Count the lines in the entries below that contain the string "kern", and reply with the number alone.

Saved entries
+ + + + + + +

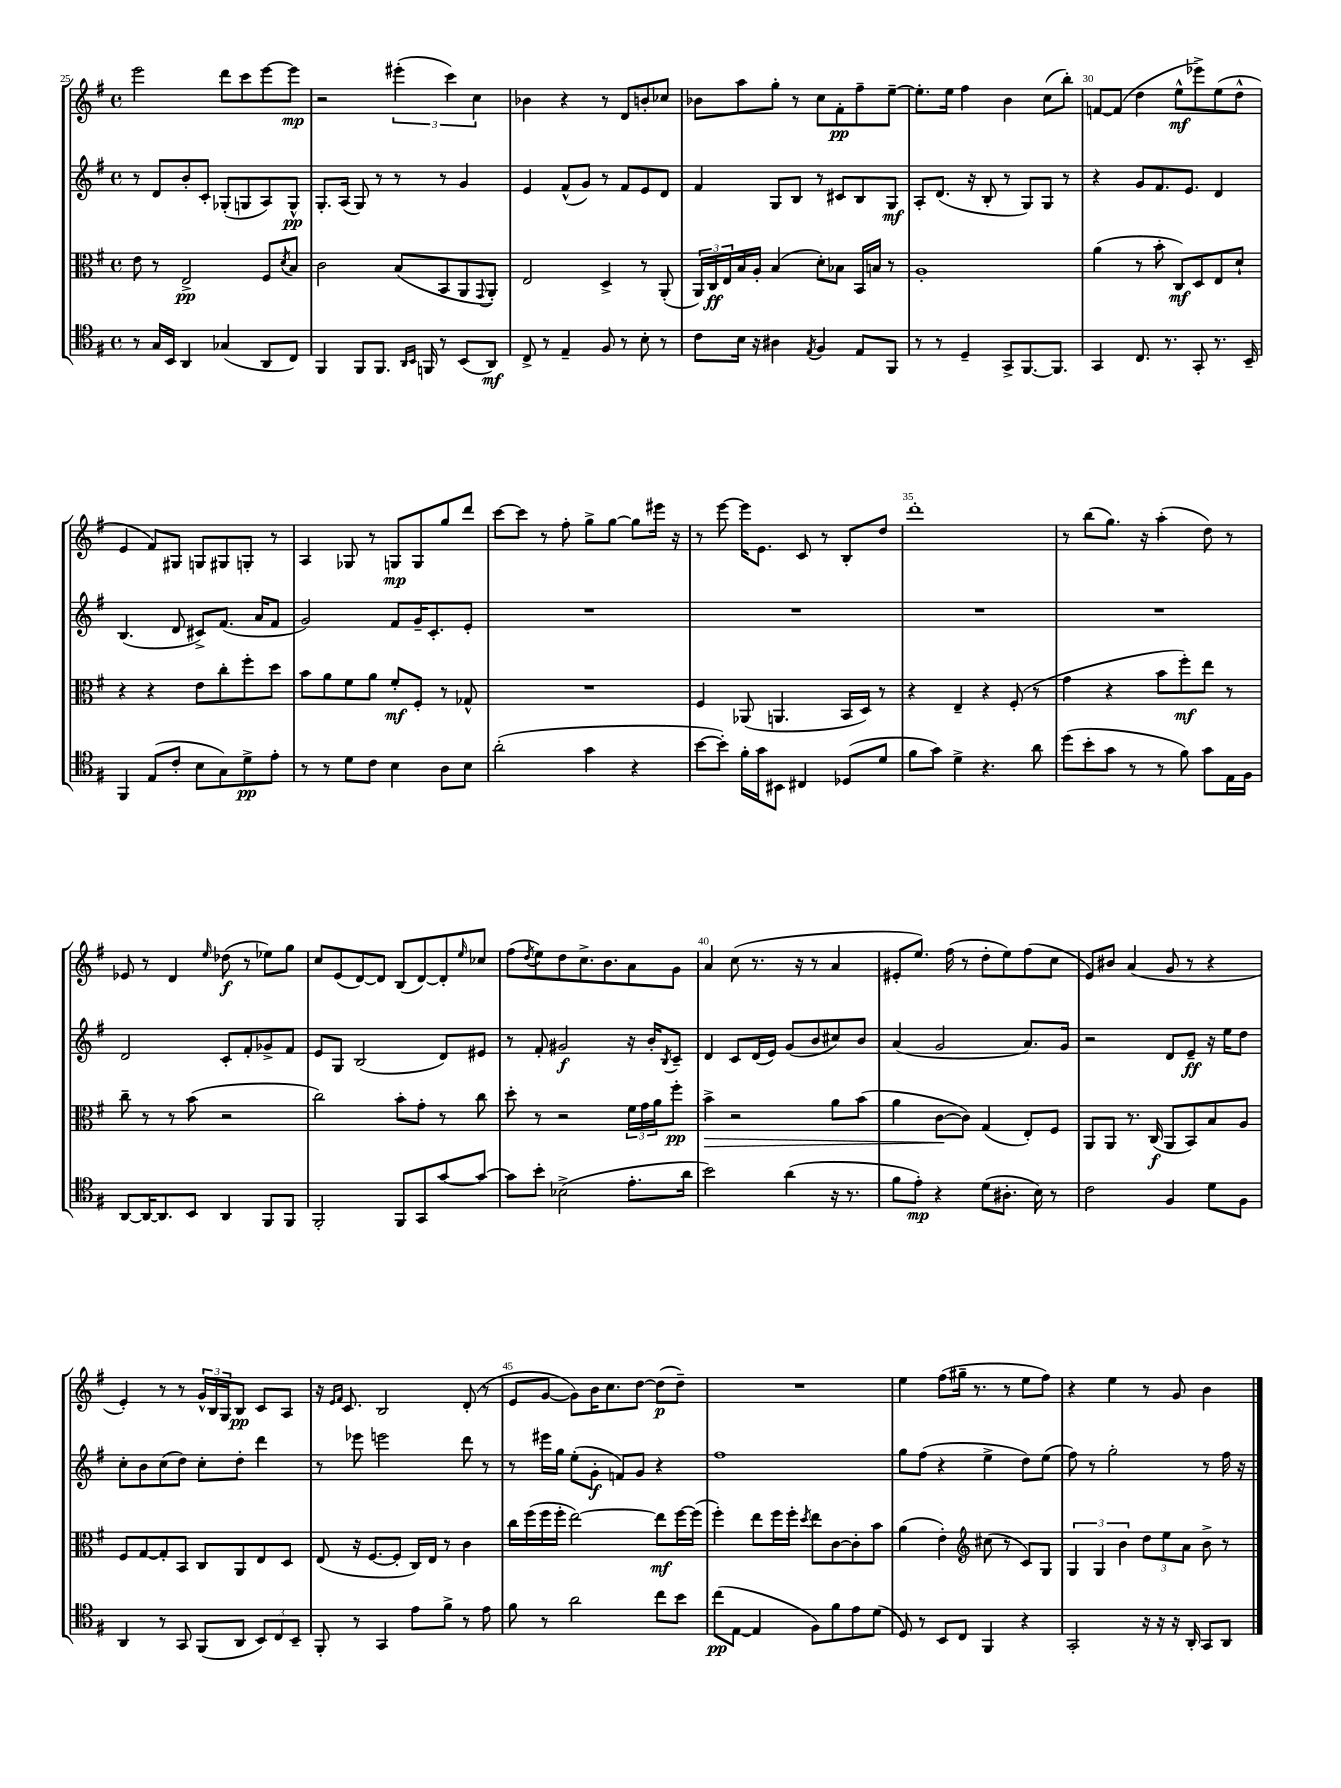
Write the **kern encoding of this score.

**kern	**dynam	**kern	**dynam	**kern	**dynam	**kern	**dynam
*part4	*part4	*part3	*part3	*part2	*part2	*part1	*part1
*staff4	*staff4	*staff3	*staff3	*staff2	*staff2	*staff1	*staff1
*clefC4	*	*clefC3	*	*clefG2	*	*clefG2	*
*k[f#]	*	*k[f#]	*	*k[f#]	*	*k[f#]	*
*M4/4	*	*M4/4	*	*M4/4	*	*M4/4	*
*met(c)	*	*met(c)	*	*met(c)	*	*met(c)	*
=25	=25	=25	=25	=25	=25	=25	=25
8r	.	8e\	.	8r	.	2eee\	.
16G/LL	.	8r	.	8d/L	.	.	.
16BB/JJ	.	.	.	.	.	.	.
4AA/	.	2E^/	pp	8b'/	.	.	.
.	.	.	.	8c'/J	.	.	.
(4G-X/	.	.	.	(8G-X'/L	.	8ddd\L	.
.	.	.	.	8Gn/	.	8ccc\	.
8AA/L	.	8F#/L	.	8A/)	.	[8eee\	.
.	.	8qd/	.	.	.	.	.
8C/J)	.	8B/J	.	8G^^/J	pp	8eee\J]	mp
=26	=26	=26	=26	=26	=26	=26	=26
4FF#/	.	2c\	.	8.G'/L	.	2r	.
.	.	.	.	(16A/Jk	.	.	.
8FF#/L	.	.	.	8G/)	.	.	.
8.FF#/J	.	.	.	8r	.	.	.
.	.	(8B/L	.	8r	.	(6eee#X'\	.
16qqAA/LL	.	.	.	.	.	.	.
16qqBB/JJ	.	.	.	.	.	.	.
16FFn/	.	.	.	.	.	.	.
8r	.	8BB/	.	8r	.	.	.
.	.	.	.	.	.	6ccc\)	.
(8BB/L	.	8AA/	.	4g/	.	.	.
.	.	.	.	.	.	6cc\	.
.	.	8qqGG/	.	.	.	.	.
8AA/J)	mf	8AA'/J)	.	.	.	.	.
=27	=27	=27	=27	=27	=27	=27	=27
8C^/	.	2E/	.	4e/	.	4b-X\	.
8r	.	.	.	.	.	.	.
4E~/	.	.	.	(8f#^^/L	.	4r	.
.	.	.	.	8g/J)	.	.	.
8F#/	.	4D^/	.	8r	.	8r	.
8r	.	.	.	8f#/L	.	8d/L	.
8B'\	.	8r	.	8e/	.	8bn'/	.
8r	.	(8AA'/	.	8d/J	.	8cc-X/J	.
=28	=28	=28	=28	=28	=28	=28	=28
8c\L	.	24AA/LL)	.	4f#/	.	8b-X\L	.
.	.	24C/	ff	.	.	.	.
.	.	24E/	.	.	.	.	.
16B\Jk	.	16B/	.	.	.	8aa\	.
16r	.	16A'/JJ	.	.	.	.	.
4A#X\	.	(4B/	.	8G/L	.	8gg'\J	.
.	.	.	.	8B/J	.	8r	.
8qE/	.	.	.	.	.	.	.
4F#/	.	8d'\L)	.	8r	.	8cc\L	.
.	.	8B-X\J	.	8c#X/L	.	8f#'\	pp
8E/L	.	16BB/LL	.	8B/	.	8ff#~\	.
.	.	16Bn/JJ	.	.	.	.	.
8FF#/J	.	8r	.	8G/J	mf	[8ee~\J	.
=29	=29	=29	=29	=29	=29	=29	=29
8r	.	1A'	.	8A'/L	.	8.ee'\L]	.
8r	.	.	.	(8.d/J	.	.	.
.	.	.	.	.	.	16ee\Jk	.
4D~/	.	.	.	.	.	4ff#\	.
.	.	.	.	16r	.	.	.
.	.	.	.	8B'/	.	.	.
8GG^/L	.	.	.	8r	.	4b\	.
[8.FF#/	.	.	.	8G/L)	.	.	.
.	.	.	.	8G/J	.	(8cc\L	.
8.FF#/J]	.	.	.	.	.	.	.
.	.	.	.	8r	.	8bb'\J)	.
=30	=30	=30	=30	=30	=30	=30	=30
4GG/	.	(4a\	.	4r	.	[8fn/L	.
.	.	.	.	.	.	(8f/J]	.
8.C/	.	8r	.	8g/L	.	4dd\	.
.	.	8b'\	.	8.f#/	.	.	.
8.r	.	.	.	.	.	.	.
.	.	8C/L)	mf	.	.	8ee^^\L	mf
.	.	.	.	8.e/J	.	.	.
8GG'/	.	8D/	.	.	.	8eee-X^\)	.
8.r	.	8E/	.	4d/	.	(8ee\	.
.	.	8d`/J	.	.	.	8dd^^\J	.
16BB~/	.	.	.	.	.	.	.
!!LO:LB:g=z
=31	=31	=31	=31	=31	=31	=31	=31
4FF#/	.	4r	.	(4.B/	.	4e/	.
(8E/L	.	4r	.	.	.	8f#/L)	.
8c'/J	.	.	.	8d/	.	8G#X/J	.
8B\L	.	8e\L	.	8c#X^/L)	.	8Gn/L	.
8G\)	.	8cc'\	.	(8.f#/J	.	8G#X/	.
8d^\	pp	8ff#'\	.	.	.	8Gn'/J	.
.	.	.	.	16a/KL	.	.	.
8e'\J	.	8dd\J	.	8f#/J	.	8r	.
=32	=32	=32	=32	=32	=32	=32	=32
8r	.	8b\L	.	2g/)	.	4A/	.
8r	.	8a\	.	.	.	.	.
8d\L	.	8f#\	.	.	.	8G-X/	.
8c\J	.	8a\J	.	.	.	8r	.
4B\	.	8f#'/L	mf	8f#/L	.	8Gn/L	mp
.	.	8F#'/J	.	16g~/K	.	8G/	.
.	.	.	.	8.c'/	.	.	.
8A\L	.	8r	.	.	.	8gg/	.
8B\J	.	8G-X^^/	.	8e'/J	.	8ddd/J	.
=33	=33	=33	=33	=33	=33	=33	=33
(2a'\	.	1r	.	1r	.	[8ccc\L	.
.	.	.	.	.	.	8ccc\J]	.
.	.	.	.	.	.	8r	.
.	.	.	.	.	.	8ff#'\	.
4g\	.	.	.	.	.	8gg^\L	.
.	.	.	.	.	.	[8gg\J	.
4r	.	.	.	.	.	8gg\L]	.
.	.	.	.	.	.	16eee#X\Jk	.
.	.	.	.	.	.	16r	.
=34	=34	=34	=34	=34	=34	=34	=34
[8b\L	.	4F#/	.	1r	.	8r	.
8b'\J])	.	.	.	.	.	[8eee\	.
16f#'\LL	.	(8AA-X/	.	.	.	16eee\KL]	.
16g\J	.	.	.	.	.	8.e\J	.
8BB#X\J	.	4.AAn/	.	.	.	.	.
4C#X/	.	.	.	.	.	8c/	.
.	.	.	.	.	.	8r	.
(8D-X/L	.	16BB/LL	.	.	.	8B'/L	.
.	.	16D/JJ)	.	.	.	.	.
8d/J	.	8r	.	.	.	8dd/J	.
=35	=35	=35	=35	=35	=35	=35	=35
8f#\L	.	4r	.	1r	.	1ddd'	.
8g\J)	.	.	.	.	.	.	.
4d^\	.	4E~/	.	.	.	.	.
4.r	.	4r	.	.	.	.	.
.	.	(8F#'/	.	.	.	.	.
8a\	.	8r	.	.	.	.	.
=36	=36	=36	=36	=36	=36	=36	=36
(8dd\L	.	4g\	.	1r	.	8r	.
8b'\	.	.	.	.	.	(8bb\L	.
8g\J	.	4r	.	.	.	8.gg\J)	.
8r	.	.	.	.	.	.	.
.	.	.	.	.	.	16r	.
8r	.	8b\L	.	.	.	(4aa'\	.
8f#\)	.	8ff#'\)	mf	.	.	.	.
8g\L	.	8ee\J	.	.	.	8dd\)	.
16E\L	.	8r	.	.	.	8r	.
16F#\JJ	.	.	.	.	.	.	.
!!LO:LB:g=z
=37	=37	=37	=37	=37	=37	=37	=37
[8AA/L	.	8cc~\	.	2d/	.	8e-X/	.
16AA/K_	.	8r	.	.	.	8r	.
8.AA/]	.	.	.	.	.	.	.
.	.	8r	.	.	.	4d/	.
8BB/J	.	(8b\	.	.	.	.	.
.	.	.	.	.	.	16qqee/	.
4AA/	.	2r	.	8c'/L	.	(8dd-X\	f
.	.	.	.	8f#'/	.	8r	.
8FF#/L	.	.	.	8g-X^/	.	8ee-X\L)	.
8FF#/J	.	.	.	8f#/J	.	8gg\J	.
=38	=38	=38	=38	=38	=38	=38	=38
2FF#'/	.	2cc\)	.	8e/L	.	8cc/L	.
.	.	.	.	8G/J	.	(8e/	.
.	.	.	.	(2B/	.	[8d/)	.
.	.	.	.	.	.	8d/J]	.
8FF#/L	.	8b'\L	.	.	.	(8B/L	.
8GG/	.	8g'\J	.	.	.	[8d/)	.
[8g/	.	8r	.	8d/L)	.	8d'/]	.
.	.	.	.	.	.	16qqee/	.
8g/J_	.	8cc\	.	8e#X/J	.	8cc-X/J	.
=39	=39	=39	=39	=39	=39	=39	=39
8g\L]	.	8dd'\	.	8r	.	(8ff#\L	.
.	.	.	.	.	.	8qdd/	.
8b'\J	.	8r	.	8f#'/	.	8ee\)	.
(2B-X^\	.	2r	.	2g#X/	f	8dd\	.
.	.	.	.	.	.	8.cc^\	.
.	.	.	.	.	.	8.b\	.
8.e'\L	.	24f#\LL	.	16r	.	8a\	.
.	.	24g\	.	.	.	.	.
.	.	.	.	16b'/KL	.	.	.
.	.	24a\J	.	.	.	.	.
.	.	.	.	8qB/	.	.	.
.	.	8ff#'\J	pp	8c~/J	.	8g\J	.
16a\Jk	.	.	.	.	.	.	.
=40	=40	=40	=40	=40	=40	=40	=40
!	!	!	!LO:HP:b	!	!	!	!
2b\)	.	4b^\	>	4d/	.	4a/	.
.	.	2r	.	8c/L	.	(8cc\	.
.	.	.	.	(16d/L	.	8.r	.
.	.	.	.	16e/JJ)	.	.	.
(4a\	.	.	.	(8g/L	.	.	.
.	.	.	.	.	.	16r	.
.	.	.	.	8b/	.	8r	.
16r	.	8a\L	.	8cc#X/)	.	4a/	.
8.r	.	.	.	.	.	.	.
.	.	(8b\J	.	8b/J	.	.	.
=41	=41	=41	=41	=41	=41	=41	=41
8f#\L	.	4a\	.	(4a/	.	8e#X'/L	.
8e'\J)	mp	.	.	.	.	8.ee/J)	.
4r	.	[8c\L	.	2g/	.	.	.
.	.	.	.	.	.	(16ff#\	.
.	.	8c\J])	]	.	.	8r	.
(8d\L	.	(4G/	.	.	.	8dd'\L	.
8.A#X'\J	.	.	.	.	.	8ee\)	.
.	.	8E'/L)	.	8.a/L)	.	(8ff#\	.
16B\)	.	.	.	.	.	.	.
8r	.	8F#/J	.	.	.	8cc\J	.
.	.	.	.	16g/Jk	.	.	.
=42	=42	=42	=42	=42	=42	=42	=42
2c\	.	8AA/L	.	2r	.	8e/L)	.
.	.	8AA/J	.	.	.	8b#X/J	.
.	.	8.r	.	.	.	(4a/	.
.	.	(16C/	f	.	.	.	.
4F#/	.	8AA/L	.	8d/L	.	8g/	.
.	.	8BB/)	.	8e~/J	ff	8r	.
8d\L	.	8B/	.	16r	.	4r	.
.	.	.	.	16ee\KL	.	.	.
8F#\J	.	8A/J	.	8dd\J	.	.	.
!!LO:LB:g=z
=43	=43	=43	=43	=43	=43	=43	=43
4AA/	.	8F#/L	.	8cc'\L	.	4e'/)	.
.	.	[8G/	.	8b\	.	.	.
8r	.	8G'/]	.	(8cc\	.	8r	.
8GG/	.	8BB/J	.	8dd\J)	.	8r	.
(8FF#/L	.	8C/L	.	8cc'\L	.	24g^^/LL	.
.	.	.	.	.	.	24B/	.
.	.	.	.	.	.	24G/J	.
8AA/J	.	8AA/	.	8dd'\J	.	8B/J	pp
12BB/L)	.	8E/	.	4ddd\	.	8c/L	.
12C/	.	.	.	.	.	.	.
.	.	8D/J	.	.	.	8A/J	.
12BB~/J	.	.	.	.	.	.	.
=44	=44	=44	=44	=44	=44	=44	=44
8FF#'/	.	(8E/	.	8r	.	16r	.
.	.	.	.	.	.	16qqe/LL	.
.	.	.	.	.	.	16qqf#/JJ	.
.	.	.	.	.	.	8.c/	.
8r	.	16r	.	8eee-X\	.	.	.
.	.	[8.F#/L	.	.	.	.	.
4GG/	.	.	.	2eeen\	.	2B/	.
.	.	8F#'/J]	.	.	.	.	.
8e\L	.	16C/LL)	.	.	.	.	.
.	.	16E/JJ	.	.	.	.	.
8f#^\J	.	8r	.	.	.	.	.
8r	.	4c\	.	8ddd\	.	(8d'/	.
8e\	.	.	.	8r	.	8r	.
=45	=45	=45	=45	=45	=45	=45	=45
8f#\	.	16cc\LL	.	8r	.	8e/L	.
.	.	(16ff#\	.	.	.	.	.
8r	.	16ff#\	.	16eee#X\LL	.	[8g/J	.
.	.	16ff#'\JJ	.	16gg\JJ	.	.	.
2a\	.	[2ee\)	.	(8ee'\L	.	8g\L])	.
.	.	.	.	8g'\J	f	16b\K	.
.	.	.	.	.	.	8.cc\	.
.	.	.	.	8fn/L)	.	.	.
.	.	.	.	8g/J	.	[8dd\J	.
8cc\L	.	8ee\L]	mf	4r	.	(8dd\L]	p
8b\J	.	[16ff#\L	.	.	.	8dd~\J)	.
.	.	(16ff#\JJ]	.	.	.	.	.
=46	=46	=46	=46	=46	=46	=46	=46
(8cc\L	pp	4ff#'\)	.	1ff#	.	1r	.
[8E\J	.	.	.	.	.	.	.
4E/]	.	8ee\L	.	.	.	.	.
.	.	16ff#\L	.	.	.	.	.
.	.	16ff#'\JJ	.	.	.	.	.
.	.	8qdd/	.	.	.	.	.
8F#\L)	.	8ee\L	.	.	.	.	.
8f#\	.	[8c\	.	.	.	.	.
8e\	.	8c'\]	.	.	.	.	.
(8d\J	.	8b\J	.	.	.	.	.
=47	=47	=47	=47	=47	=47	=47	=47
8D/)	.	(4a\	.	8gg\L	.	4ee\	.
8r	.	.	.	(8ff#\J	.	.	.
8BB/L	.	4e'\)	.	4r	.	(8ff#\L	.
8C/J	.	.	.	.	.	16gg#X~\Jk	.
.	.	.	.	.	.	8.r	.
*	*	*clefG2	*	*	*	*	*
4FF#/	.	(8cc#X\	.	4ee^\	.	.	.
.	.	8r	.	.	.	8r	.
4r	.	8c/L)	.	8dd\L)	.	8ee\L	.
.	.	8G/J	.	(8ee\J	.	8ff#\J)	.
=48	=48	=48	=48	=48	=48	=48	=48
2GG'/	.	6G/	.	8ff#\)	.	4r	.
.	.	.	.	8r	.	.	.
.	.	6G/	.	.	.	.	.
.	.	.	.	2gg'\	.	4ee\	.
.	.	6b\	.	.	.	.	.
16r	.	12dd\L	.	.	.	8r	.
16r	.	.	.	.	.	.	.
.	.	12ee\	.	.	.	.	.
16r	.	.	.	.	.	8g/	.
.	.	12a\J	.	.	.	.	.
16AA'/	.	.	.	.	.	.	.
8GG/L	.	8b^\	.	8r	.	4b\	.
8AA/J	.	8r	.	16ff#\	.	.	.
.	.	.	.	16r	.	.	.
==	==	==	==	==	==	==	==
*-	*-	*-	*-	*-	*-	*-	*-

+ + + + + + +

• _Result of the exercise_
2